(Extracted records)
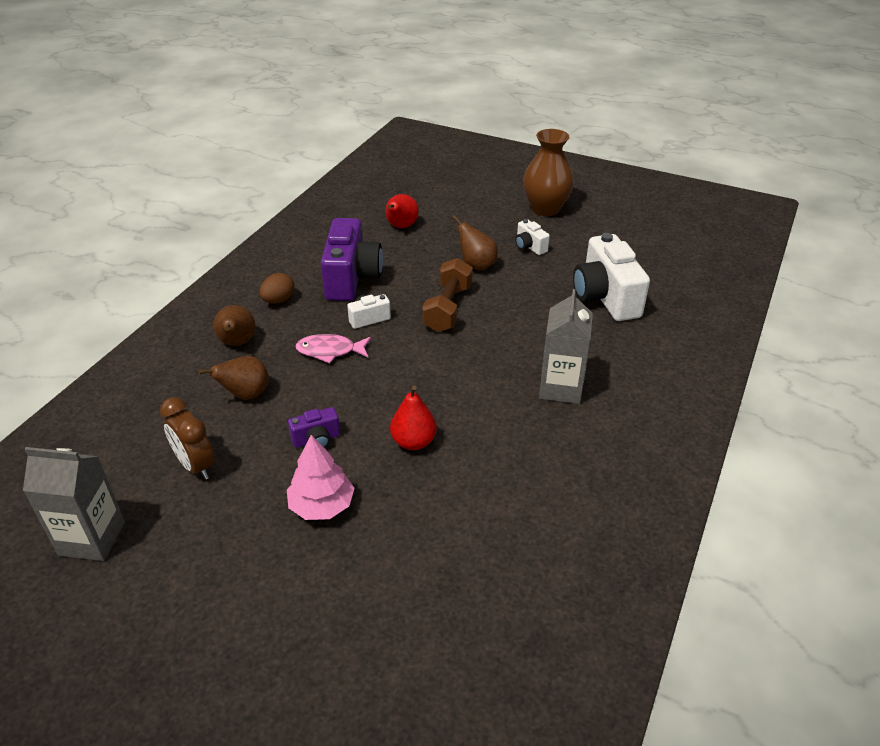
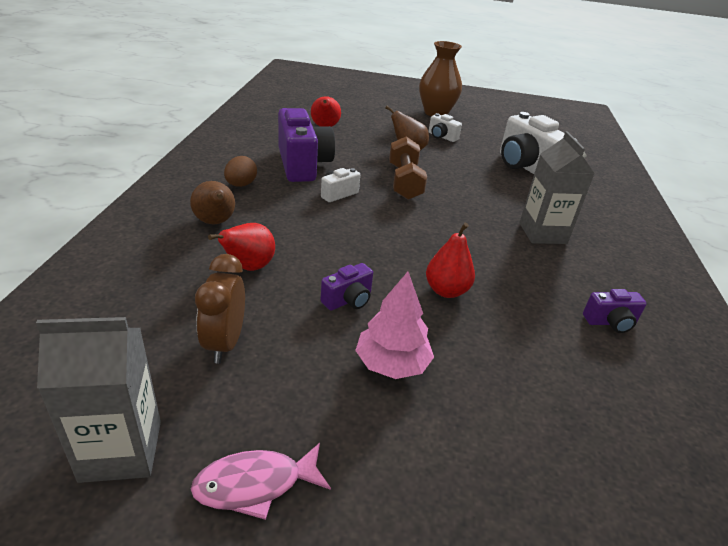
camera: 20 degrees left, 5 degrees down
(196, 465) = (225, 343): brown clock -> brown clock turned 60 degrees clockwise
(246, 394) = (248, 267): brown pear -> red pear
(330, 351) = (316, 222): pink fish -> pink fish (255, 484)
(558, 498) = (610, 322): none -> purple camera

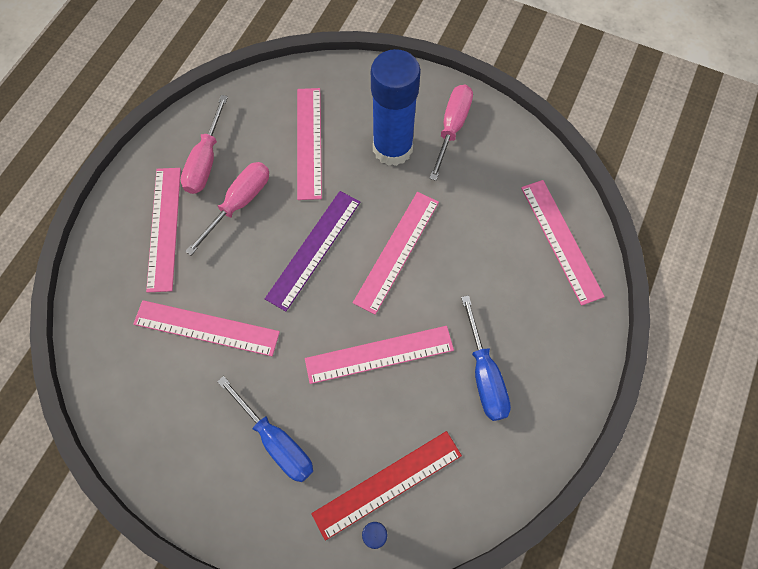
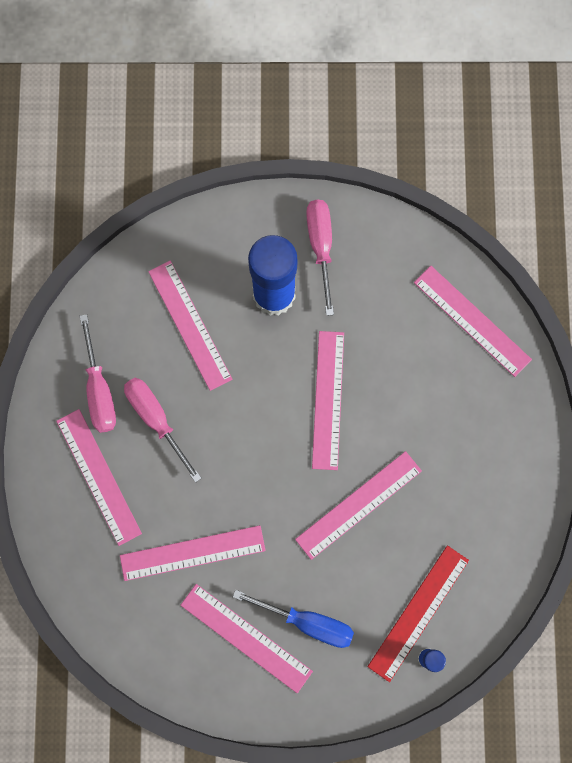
camera: 25 degrees left, 10 degrees up
(211, 428) = (246, 638): none -> pink ruler
(239, 204) = (156, 420): pink screwdriver -> pink screwdriver turned 45 degrees counterclockwise
(313, 249) = (250, 433): purple ruler -> none
(484, 374) = (457, 480): blue screwdriver -> none

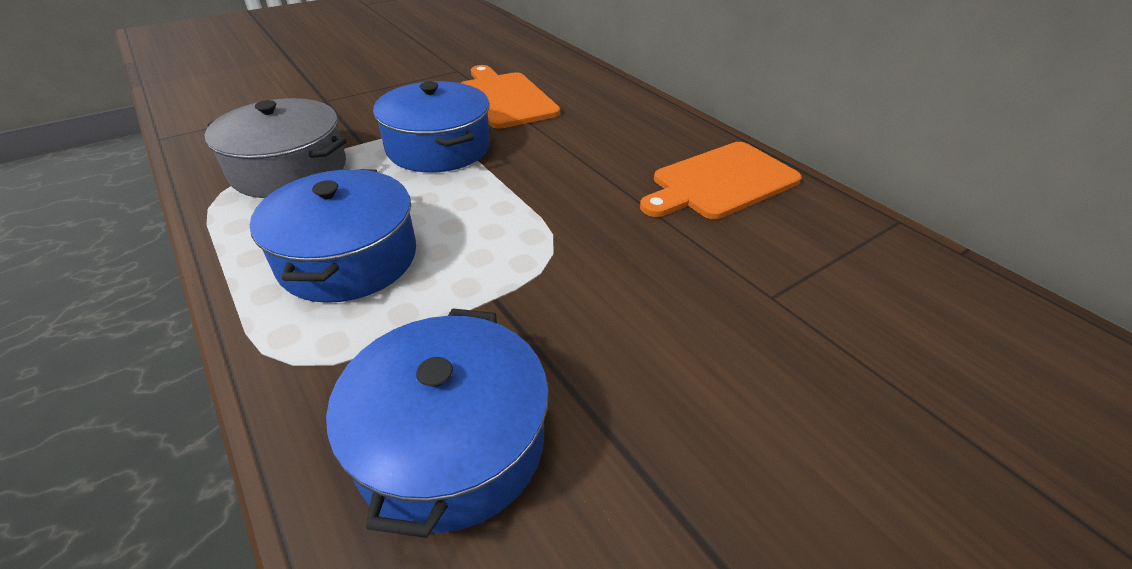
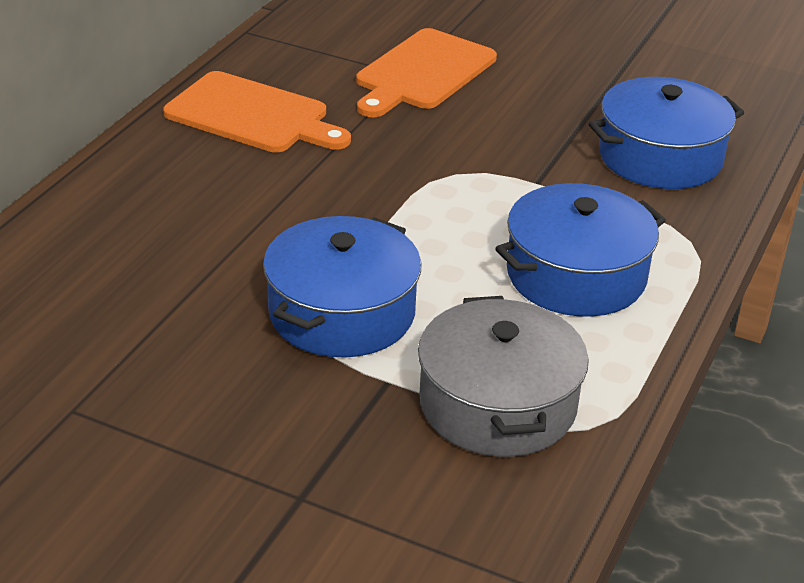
camera: 120 degrees left, 5 degrees down
(505, 98) = (152, 315): orange cutting board -> orange cutting board (423, 73)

* **The problem**: Could you return exactly the lines starting with the one that contains "(239, 204) = (156, 420): pink" and ending with the last line of the data above? Leave the pictures out.

* **Solution to this problem**:
(239, 204) = (156, 420): pink screwdriver -> pink screwdriver turned 45 degrees counterclockwise
(313, 249) = (250, 433): purple ruler -> none
(484, 374) = (457, 480): blue screwdriver -> none

camera: 120 degrees left, 5 degrees down
(505, 98) = (152, 315): orange cutting board -> orange cutting board (423, 73)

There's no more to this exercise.